◆ **TASK OBJECTIVE**
Work out how many lines in the listing below include the word "scissors". Give nothing but the number.
PROVIDED INFORMATION below:
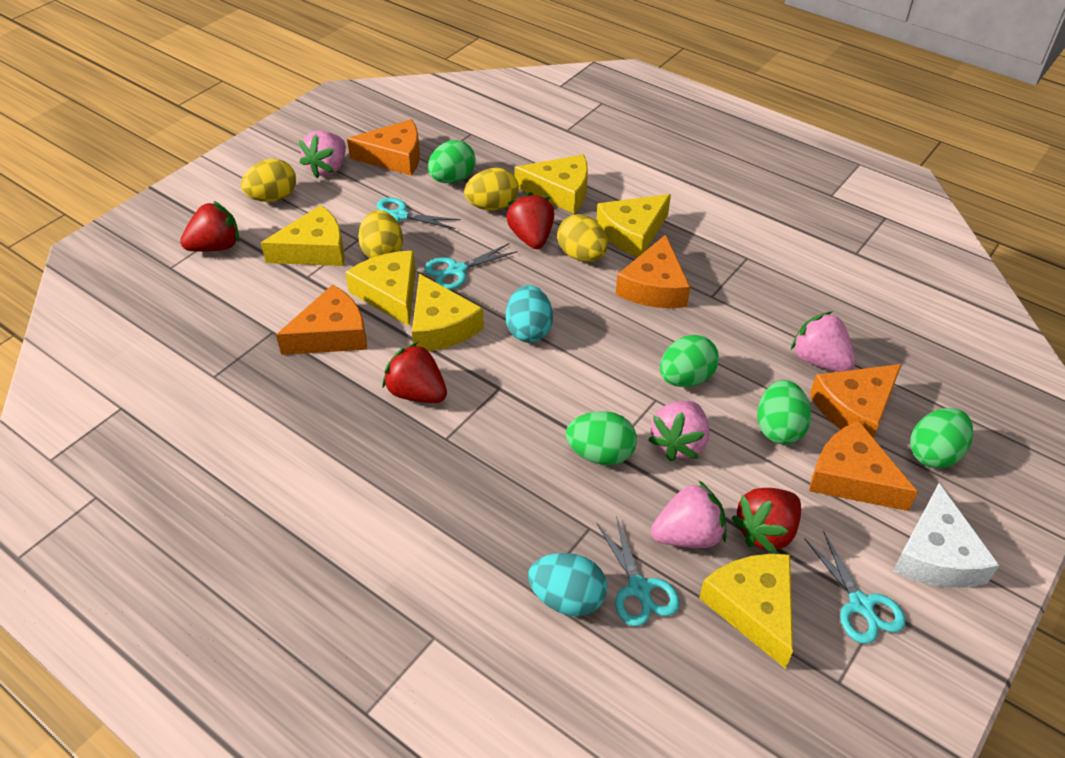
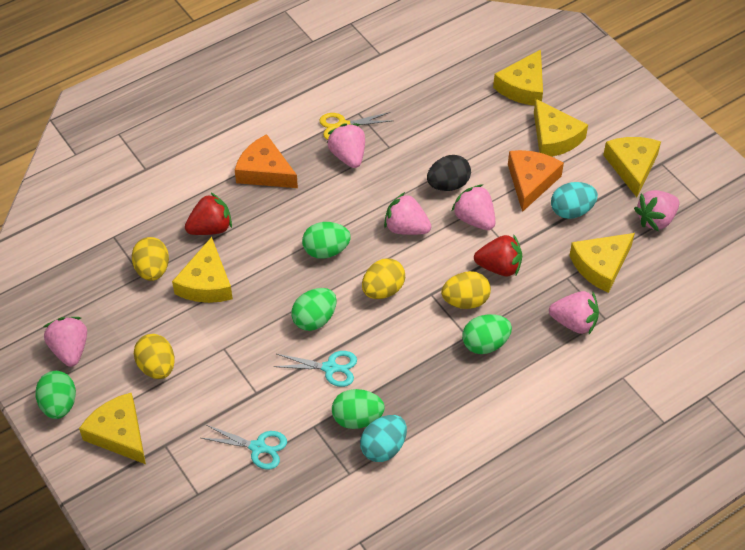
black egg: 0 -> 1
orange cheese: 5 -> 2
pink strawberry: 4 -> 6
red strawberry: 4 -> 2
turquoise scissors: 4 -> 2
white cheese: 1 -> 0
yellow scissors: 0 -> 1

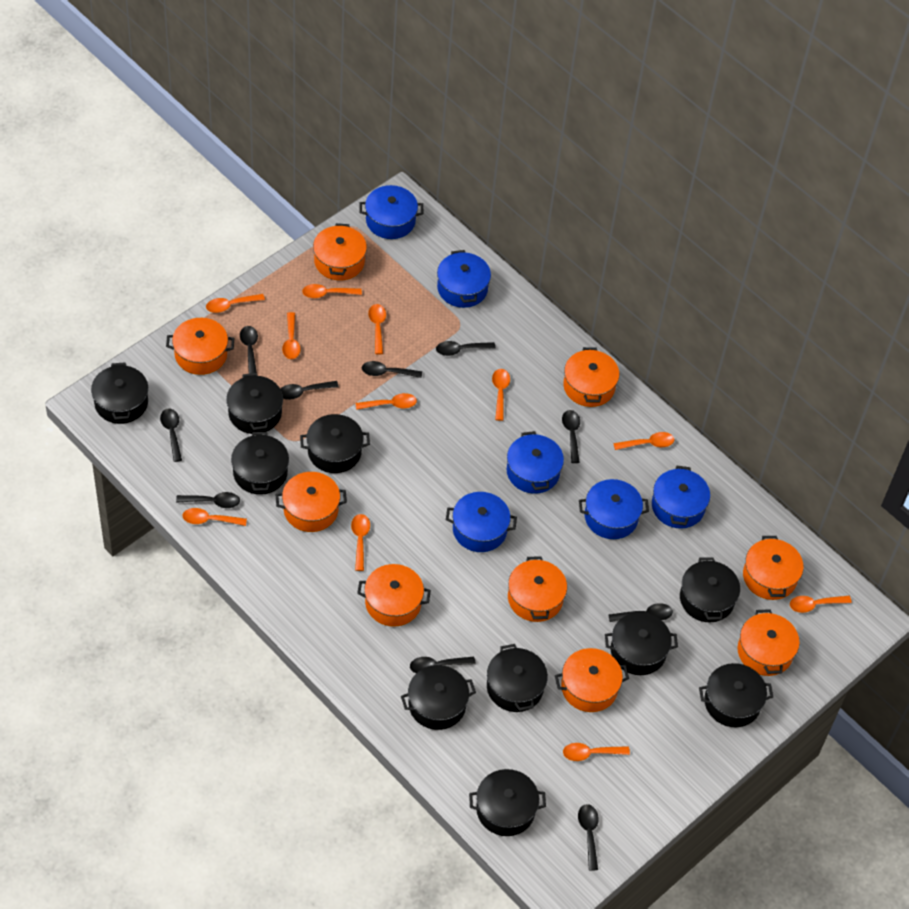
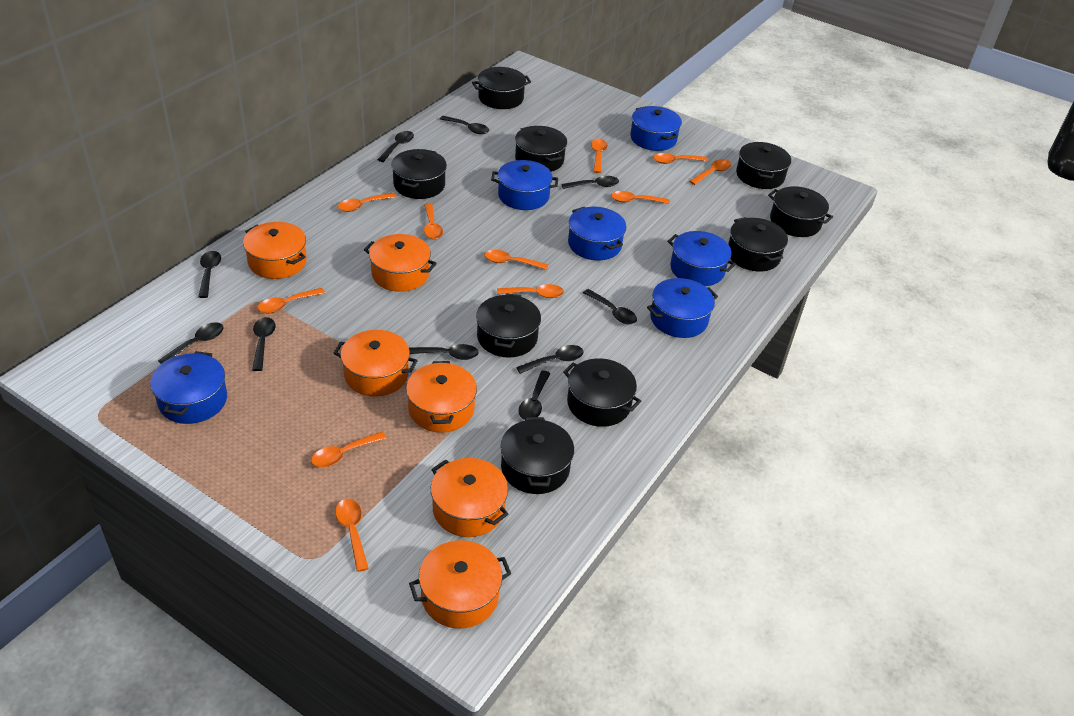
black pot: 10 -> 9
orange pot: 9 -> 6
End of PROVIDED INFORMATION.
◆ **OUTPUT FOR THIS TASK**
2